### Extracted entries
________________________________________
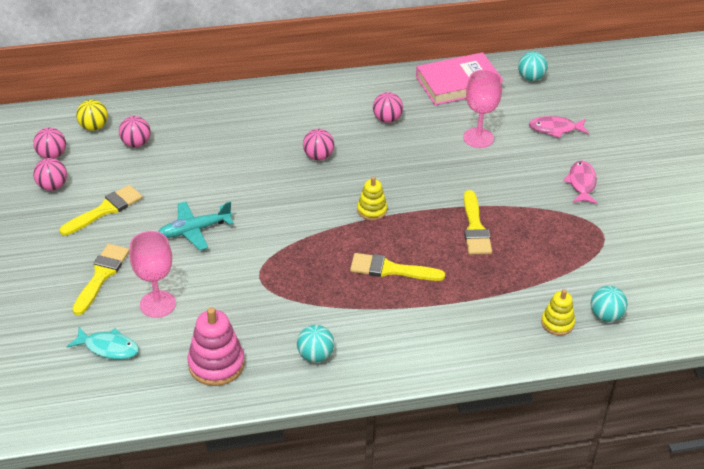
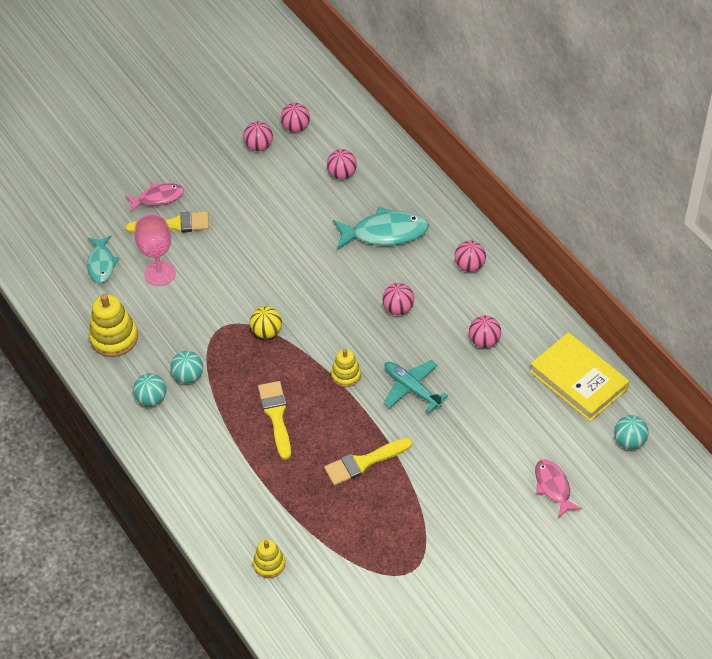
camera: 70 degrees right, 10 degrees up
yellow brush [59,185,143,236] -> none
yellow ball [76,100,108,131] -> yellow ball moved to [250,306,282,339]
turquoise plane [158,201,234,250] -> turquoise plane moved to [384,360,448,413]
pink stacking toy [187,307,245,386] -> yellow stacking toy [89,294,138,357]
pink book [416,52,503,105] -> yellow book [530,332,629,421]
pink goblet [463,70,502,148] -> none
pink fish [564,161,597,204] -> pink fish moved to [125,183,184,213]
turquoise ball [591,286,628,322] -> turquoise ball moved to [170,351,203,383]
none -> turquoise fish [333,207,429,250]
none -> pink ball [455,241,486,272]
________________________________________
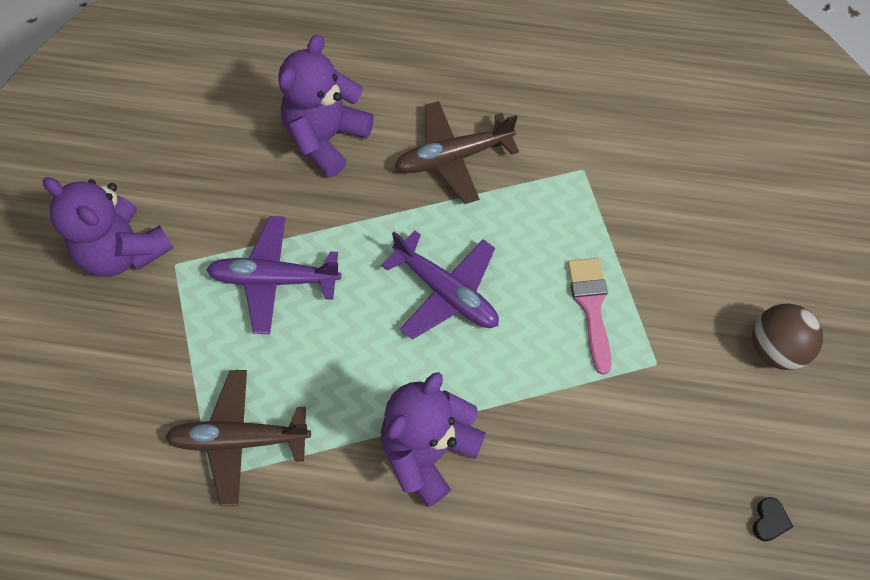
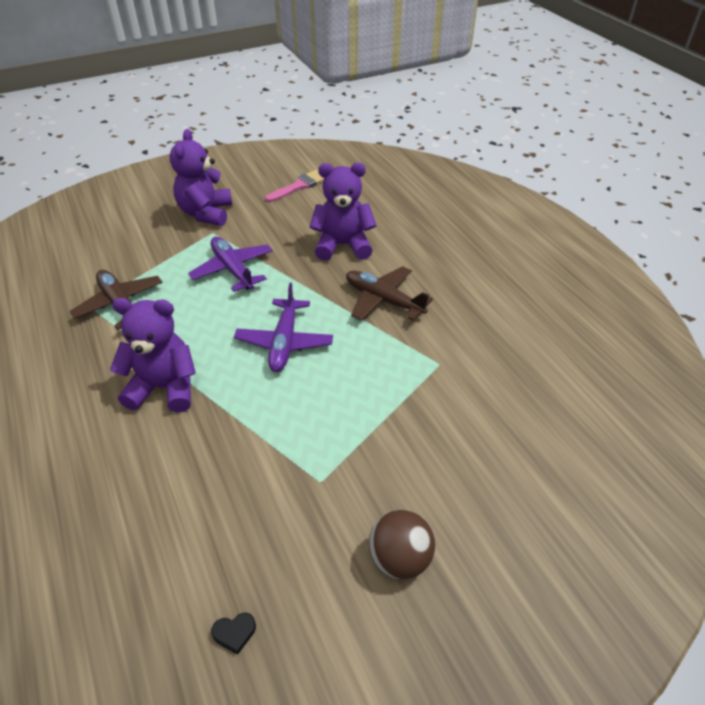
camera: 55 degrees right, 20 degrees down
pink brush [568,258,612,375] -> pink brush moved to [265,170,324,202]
________________________________________
### Work order
The word "yellow" occurs on some lines of the entries. Work out how many such lines there are and reply with the number alone.

### Task solution
4